_Work item_: Would it be possible to quote, exactly and in full, the lines from the one with "D3: diode 1N4004" through the end of the entries below?

Extracted data entries:
════
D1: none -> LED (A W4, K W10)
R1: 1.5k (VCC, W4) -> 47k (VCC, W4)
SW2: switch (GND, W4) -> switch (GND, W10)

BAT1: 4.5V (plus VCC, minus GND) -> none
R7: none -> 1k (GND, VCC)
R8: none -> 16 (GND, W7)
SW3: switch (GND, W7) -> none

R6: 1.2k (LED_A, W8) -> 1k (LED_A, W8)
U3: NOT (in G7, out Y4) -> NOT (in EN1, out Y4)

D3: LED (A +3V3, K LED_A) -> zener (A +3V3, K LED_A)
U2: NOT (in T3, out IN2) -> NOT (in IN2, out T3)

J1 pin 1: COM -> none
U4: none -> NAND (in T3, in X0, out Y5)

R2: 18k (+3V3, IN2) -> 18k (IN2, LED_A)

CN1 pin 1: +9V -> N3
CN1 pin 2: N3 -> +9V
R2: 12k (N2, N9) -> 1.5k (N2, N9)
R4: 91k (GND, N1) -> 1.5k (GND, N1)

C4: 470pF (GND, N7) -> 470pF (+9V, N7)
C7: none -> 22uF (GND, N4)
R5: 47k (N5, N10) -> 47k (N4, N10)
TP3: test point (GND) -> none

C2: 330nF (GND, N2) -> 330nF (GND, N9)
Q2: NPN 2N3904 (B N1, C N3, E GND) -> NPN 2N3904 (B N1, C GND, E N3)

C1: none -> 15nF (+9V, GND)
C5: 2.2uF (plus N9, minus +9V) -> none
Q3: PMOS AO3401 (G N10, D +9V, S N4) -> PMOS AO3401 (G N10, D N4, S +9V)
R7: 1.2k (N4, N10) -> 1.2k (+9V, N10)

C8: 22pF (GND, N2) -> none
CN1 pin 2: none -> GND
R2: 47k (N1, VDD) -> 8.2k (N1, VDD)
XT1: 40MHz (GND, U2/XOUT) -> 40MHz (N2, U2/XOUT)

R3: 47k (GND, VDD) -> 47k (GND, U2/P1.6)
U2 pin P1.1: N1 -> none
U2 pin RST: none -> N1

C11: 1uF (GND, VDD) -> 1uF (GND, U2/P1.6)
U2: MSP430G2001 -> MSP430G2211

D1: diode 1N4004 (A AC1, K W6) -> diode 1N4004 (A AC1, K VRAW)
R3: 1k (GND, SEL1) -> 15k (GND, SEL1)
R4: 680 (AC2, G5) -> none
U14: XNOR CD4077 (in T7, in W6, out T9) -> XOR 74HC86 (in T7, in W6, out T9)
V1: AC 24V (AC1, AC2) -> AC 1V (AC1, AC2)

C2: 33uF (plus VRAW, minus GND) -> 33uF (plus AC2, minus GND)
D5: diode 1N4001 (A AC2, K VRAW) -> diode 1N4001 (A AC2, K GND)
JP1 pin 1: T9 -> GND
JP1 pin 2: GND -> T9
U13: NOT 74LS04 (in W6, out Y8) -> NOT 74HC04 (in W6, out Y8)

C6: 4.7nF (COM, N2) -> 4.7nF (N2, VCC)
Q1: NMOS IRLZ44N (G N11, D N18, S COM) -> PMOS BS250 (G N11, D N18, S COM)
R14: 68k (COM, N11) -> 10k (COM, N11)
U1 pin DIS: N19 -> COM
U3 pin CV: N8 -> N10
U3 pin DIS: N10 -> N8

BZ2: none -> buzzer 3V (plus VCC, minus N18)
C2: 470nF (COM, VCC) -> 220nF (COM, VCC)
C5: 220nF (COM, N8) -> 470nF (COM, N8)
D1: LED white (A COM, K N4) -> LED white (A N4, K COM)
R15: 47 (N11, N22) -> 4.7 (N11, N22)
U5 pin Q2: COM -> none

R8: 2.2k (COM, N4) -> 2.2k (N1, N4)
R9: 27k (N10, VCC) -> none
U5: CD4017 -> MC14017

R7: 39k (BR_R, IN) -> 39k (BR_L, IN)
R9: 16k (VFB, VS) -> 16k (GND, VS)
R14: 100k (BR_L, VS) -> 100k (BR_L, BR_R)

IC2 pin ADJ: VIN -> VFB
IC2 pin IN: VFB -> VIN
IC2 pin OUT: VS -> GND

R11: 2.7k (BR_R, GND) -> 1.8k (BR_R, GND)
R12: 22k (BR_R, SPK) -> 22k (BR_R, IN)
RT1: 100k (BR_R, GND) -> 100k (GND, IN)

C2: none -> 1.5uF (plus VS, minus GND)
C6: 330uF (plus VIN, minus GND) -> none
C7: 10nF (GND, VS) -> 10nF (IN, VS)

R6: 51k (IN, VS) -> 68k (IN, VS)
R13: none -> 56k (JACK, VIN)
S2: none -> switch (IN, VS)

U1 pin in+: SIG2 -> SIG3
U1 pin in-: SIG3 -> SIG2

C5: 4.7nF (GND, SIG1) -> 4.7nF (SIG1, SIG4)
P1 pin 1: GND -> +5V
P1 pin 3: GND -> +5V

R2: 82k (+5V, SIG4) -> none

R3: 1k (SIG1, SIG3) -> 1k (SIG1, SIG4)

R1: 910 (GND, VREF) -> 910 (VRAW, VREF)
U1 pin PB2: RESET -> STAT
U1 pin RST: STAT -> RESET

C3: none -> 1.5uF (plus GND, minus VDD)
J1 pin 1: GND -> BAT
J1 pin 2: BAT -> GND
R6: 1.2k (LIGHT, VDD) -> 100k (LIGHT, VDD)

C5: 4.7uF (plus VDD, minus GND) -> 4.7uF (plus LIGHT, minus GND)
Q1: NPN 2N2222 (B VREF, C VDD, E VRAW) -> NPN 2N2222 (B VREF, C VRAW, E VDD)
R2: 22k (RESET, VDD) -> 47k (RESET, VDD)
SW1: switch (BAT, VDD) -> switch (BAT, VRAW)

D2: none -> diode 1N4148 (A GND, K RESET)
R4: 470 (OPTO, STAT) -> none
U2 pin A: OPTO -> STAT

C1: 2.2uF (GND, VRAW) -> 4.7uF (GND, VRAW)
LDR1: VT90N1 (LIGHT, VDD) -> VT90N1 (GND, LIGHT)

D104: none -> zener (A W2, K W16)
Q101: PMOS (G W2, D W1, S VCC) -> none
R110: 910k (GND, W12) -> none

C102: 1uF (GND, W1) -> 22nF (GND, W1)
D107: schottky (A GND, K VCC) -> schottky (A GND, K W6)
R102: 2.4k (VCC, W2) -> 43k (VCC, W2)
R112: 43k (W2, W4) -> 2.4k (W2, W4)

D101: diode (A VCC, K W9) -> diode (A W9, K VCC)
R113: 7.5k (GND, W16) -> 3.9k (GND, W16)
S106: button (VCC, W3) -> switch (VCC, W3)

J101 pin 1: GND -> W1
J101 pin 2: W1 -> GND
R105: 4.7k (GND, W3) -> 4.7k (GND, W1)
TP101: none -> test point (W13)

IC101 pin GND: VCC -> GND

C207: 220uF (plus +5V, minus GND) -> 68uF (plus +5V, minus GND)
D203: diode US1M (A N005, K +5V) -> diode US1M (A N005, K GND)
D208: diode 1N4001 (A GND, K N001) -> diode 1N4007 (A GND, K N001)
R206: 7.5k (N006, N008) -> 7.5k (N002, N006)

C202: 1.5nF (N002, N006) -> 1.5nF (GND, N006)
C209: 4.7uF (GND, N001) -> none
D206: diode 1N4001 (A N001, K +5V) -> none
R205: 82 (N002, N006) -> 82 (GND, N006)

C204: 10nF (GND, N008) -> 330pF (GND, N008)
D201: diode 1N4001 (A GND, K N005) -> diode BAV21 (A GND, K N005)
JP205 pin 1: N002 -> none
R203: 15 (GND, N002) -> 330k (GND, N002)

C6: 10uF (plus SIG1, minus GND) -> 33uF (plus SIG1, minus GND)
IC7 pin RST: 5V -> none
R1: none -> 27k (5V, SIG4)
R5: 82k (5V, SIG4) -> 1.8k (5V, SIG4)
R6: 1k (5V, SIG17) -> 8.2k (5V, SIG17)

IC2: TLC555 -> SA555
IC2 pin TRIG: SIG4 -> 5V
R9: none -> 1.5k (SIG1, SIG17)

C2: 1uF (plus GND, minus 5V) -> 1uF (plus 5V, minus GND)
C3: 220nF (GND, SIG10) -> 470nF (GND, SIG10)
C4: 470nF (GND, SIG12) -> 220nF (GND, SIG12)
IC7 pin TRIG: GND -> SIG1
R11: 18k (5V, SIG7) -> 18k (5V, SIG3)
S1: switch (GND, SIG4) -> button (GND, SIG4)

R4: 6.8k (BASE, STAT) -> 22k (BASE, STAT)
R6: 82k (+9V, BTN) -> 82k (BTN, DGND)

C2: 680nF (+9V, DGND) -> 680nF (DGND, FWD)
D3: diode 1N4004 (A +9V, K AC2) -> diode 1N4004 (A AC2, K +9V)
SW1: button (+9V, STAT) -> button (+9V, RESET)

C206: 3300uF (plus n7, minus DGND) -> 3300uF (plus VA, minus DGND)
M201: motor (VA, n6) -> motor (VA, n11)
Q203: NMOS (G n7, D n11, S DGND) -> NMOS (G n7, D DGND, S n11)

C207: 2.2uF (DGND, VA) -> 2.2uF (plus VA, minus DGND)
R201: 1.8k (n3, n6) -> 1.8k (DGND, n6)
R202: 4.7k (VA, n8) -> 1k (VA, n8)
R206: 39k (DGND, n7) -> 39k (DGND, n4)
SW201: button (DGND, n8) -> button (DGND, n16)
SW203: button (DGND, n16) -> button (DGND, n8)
════
_Output_:
D3: diode 1N4004 (A +9V, K AC2) -> diode 1N4004 (A AC2, K +9V)
SW1: button (+9V, STAT) -> button (+9V, RESET)

C206: 3300uF (plus n7, minus DGND) -> 3300uF (plus VA, minus DGND)
M201: motor (VA, n6) -> motor (VA, n11)
Q203: NMOS (G n7, D n11, S DGND) -> NMOS (G n7, D DGND, S n11)

C207: 2.2uF (DGND, VA) -> 2.2uF (plus VA, minus DGND)
R201: 1.8k (n3, n6) -> 1.8k (DGND, n6)
R202: 4.7k (VA, n8) -> 1k (VA, n8)
R206: 39k (DGND, n7) -> 39k (DGND, n4)
SW201: button (DGND, n8) -> button (DGND, n16)
SW203: button (DGND, n16) -> button (DGND, n8)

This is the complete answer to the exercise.